Problem to solve: Please copy the material word for word, from its first line through the line containing "7: (1499, 873)", with both of those lines included.
━━━ Exercise input
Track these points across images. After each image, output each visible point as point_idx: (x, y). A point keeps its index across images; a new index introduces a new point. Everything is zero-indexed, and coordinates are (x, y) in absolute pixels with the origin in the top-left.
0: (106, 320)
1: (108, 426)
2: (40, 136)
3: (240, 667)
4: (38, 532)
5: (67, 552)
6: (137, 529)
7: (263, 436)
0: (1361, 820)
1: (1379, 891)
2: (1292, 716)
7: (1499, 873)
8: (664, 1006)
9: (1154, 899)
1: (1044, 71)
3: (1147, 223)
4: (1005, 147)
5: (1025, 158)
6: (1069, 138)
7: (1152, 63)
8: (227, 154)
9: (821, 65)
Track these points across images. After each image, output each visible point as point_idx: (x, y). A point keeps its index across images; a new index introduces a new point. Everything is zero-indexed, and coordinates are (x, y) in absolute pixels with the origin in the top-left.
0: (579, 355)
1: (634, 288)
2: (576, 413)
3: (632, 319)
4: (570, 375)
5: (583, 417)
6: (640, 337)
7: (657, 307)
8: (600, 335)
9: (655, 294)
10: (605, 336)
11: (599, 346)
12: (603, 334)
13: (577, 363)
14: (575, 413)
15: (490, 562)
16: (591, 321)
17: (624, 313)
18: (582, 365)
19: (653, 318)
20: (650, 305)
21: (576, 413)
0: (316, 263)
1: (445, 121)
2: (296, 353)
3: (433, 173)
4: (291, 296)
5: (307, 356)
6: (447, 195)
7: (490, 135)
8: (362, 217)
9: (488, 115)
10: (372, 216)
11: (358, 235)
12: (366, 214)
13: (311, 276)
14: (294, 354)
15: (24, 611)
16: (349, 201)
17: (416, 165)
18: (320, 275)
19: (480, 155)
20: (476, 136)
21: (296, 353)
━━━━━━
The solution:
Track these points across images. After each image, output each visible point as point_idx: (x, y). A point keeps its index across images; a new index introduces a new point. Everything is zero-indexed, and coordinates are (x, y) in absolute pixels with the origin in the top-left.
0: (106, 320)
1: (108, 426)
2: (40, 136)
3: (240, 667)
4: (38, 532)
5: (67, 552)
6: (137, 529)
7: (263, 436)
0: (1361, 820)
1: (1379, 891)
2: (1292, 716)
7: (1499, 873)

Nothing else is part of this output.